(ACTIVITY)
Your answer should be only the lines below from the one with "pink pawn: 5 -> 8" to the one with "black cutting board: 8 -> 5", repeated exactly, ends included.

(MATERIAL SHOWN)
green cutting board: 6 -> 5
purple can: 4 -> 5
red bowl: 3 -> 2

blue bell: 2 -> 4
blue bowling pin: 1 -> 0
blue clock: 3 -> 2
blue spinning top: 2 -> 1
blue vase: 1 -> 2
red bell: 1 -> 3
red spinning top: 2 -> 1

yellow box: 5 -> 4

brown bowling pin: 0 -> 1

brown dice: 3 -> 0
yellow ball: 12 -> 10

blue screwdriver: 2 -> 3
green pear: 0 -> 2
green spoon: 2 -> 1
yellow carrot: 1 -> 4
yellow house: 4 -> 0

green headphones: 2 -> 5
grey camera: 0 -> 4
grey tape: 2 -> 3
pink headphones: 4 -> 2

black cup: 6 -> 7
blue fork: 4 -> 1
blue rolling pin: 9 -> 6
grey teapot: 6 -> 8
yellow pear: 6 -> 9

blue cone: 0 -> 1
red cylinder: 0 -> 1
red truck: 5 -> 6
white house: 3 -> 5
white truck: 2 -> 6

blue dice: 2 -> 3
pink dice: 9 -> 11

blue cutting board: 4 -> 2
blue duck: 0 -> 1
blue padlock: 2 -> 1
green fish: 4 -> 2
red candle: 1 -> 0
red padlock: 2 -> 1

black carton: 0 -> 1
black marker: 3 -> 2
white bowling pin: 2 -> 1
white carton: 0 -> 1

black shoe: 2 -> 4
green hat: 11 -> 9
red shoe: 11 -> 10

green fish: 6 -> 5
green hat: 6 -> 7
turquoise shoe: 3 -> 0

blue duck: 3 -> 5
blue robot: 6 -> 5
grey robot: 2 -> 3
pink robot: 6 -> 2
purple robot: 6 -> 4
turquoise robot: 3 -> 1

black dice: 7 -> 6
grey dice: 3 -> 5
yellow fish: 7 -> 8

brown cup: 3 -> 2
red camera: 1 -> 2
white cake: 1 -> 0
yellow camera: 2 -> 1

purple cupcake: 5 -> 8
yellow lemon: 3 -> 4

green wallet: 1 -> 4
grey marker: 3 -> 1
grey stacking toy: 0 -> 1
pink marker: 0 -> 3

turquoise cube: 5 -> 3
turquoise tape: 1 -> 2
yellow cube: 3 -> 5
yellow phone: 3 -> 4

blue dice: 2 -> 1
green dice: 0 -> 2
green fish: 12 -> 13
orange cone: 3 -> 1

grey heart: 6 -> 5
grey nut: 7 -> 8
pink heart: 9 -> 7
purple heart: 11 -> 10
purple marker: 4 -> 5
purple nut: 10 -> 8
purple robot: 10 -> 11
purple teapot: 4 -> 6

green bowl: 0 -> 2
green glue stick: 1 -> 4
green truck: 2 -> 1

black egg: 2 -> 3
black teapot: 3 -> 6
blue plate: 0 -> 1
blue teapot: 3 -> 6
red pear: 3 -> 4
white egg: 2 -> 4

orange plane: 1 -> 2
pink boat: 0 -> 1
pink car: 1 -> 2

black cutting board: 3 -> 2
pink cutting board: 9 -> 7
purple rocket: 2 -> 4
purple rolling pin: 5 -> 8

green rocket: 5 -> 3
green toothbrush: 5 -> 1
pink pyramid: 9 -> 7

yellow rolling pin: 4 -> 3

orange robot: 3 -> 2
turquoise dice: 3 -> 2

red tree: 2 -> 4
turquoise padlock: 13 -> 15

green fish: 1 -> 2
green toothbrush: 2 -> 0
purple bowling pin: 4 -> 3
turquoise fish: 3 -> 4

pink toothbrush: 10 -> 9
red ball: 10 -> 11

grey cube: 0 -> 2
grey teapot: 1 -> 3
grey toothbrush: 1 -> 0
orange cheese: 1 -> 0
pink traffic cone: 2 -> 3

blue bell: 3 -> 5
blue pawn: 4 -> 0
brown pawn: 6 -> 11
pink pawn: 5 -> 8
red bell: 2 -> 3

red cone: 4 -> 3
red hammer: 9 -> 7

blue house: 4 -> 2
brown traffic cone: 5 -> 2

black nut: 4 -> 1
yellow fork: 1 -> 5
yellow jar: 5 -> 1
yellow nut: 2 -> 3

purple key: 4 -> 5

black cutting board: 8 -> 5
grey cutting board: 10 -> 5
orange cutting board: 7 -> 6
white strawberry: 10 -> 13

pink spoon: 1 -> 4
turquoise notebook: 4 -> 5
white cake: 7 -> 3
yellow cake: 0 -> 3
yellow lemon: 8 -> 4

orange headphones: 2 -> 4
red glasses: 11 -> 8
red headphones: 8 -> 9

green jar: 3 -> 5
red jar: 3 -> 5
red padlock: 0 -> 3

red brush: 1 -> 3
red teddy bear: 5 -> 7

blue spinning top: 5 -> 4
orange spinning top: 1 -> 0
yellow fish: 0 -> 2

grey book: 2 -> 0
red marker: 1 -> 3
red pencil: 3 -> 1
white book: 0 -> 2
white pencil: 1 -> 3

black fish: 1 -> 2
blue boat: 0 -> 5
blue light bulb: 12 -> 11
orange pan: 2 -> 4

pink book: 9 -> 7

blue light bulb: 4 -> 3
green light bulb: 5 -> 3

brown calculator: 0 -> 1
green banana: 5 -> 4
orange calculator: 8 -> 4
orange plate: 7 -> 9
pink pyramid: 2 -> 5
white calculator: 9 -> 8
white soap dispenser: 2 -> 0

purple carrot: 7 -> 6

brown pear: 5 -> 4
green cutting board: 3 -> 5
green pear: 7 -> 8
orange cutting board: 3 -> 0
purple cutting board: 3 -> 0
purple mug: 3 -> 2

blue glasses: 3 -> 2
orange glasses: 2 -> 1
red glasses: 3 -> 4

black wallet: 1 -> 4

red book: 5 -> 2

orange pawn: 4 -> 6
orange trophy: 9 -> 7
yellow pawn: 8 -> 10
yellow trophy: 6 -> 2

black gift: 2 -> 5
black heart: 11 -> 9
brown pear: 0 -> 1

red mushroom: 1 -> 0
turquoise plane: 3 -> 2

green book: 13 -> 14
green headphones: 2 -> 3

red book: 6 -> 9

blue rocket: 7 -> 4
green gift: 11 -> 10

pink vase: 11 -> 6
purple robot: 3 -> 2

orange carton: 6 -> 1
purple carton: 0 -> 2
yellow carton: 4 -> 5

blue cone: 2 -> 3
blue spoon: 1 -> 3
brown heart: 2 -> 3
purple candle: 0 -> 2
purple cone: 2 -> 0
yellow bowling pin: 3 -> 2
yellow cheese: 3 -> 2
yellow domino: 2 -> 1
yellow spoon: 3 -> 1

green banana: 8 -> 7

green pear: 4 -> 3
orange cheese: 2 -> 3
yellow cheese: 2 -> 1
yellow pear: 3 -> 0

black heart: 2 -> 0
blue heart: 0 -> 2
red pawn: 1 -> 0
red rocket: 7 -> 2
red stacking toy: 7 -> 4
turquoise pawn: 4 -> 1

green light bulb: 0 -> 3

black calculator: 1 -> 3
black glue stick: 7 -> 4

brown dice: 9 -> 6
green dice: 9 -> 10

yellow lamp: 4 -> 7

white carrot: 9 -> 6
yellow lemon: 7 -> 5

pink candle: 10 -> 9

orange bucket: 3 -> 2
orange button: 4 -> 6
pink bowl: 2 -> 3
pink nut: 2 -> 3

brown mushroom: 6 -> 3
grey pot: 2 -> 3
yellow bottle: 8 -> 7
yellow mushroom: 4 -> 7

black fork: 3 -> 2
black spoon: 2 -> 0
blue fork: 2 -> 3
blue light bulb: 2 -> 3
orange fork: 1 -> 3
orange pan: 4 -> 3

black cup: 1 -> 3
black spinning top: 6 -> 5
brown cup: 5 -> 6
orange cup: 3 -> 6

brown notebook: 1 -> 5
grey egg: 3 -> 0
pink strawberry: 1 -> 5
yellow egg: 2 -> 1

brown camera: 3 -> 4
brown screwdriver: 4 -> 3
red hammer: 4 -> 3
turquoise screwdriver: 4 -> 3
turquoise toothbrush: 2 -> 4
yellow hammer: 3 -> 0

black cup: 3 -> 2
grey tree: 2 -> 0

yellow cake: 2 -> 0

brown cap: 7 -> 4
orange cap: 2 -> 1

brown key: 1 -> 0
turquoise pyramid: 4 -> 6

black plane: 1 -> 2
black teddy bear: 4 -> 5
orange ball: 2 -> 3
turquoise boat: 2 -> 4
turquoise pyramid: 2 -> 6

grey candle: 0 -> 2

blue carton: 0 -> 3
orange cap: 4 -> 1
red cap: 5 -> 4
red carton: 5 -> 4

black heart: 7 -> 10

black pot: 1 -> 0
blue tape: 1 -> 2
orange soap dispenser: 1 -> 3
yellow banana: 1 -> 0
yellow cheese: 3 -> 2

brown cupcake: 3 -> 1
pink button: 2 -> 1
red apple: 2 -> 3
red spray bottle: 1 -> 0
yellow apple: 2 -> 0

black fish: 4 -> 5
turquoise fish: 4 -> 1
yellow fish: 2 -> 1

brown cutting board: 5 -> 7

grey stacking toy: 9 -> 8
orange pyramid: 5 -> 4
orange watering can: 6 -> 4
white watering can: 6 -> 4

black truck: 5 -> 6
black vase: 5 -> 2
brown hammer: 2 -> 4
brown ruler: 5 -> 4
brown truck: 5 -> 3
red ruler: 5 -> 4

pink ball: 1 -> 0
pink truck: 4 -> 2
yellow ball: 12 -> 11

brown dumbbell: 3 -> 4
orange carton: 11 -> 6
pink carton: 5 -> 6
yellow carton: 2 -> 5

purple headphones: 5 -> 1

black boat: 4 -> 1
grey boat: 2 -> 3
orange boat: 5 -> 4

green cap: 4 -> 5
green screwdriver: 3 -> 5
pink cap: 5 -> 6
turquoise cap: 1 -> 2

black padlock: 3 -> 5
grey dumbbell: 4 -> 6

(ANSWER SPACE)
pink pawn: 5 -> 8
red bell: 2 -> 3

red cone: 4 -> 3
red hammer: 9 -> 7

blue house: 4 -> 2
brown traffic cone: 5 -> 2

black nut: 4 -> 1
yellow fork: 1 -> 5
yellow jar: 5 -> 1
yellow nut: 2 -> 3

purple key: 4 -> 5

black cutting board: 8 -> 5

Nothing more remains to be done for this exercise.